**WORK ORDER**
Transcribe, with complete accuracy, all of the entries below except for the pictures.

Before and after images
>>>

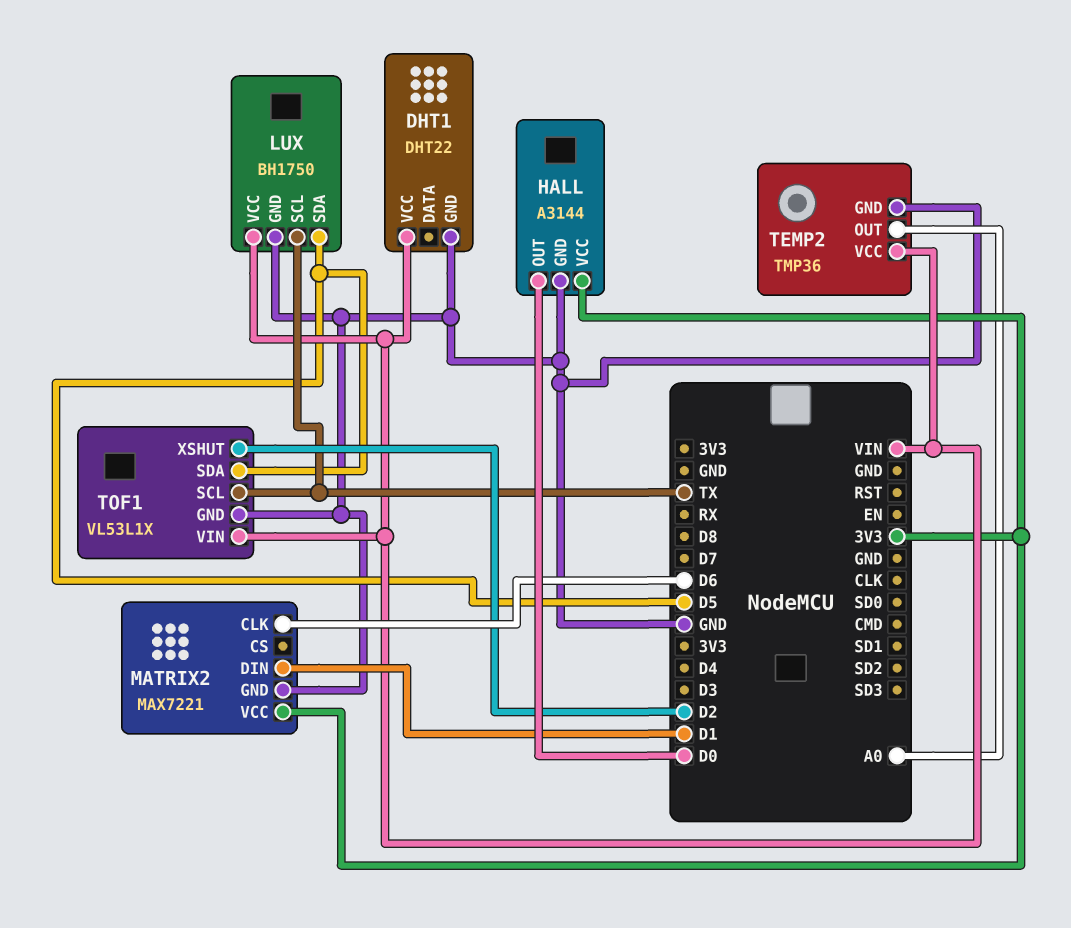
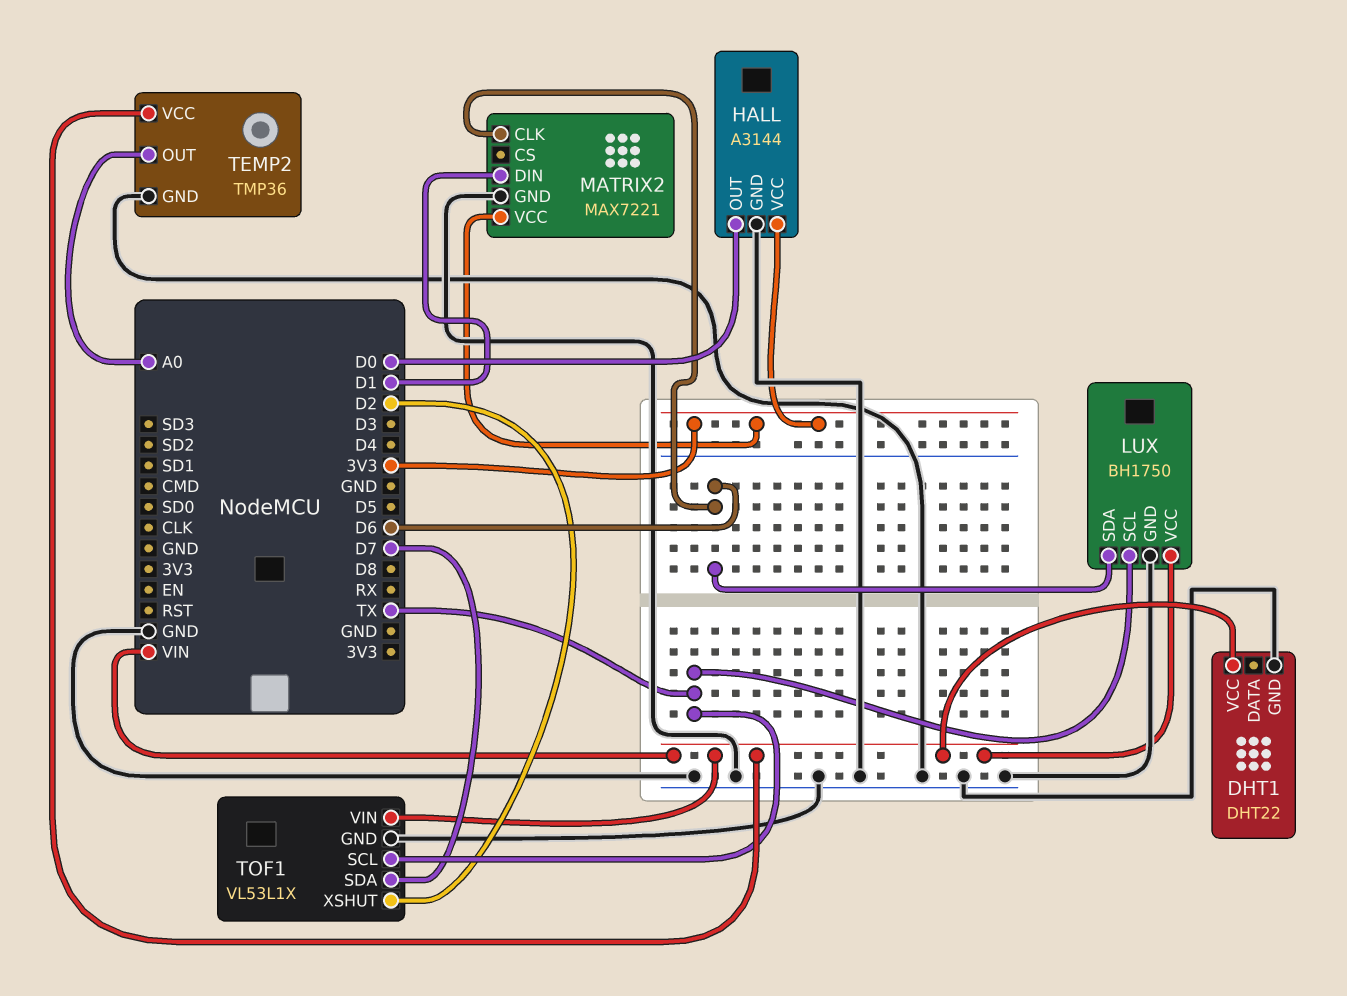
LUX pin SDA: D5 -> D6
TOF1 pin SDA: D5 -> D7

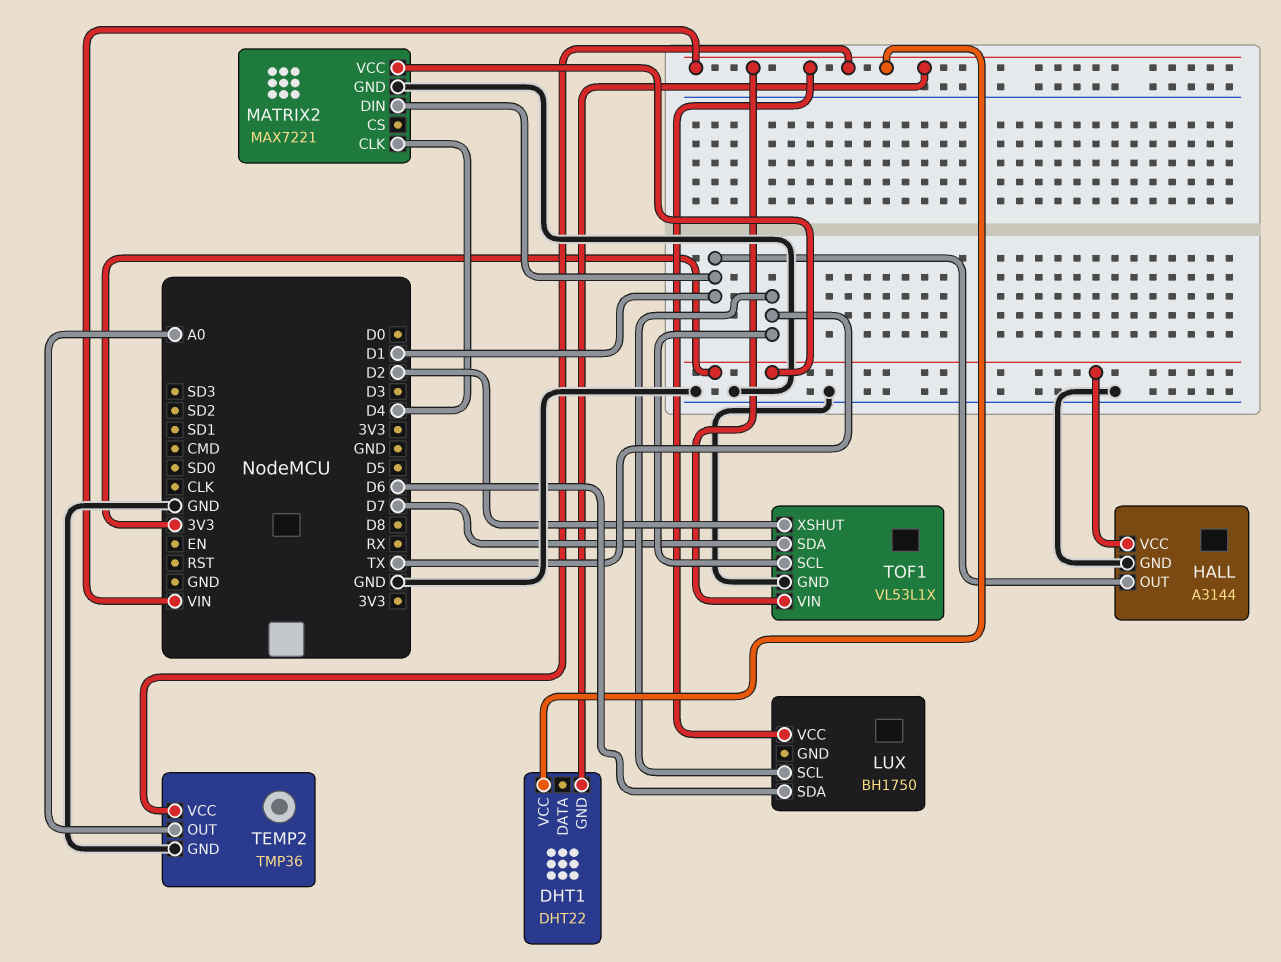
DHT1 pin GND: GND -> VIN
HALL pin OUT: D0 -> D1
LUX pin GND: GND -> none
MATRIX2 pin CLK: D6 -> D4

<<<

**RESULT**
LUX pin SDA: D5 -> D6
TOF1 pin SDA: D5 -> D7

DHT1 pin GND: GND -> VIN
HALL pin OUT: D0 -> D1
LUX pin GND: GND -> none
MATRIX2 pin CLK: D6 -> D4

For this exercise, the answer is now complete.